• [HOW TO COMPLETE THIS TASK]:
What is the number of lines in the data below that hold the word "cube"? Give nothing beyond that number.
===
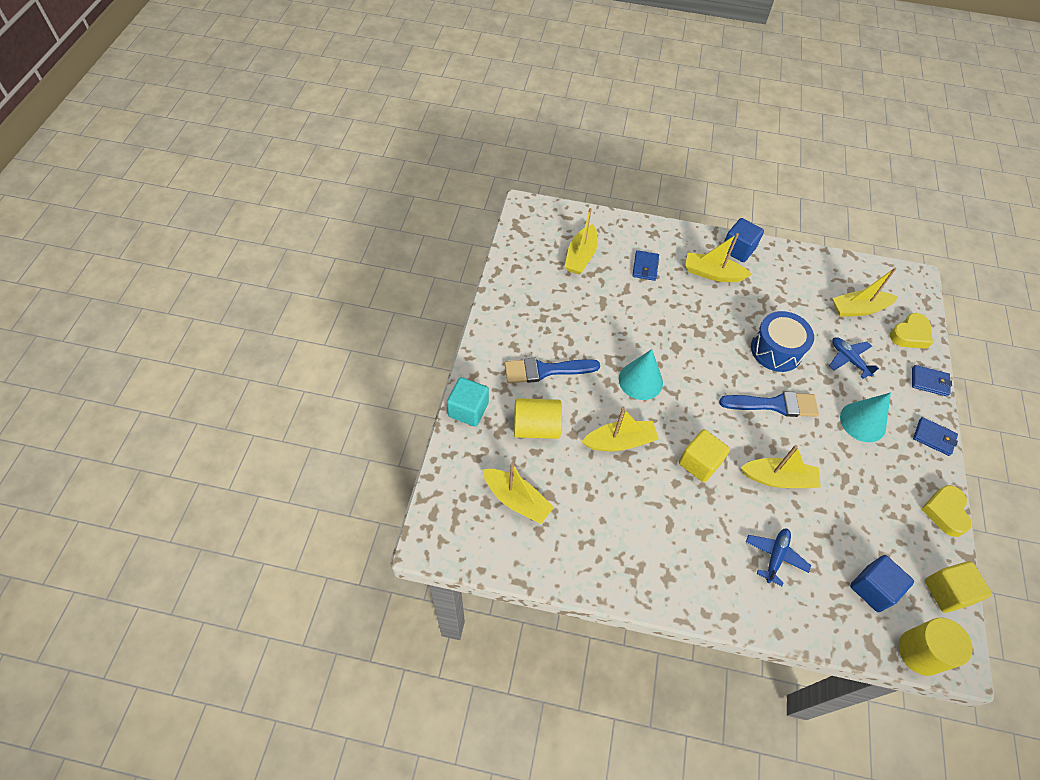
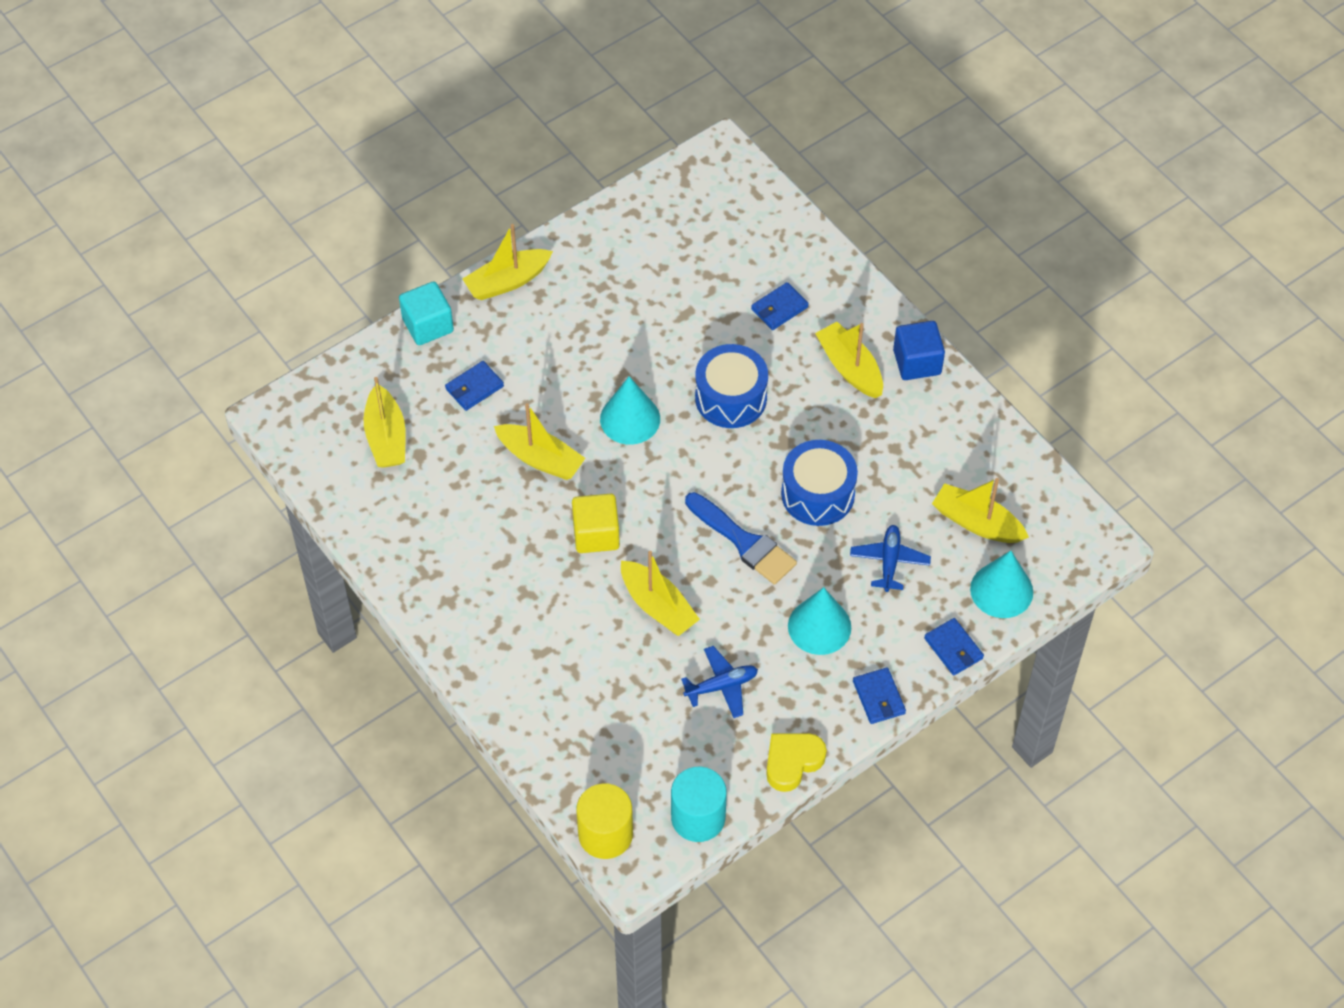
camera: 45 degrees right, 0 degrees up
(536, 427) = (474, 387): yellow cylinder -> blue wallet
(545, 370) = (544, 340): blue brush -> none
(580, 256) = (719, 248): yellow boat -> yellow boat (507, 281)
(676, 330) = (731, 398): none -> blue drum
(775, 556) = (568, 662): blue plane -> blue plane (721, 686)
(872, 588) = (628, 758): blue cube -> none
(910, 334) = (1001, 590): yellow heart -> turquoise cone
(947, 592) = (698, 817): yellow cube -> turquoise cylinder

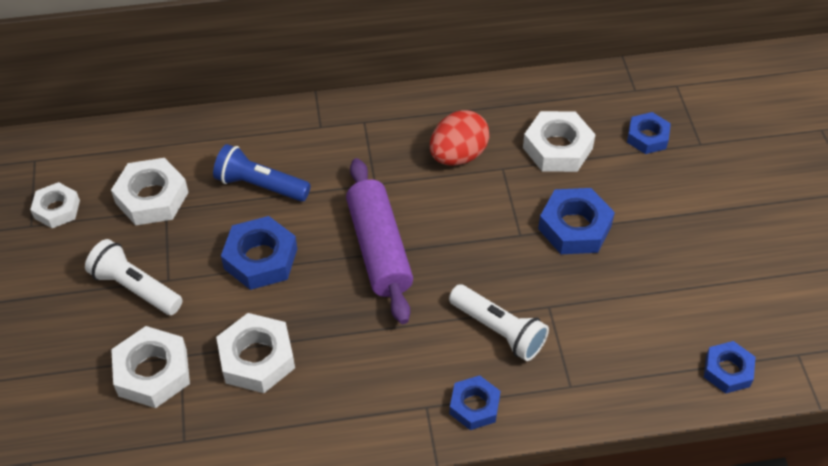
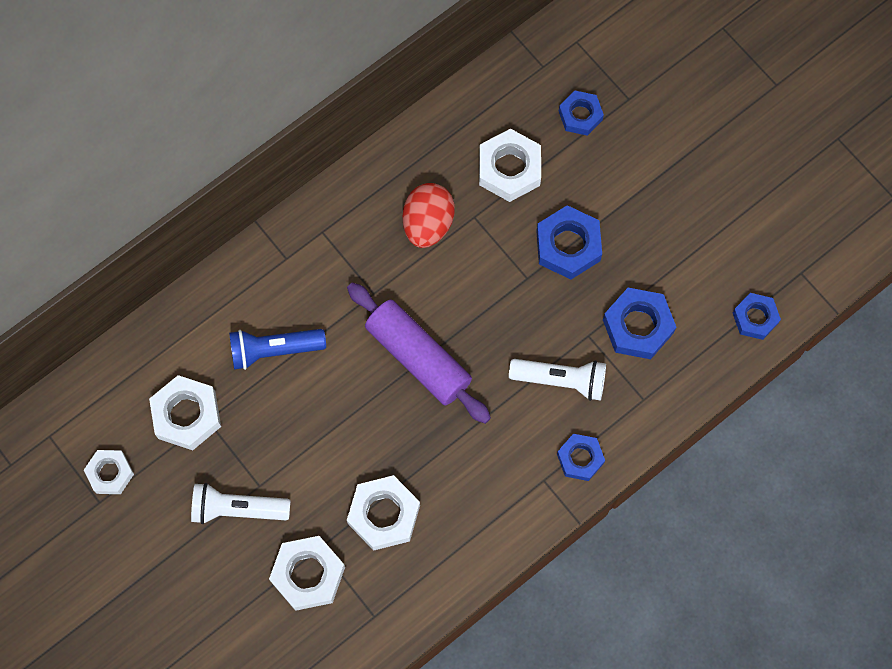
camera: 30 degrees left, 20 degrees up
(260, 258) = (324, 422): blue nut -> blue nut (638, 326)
===
• [TASK SOLUTION]:
2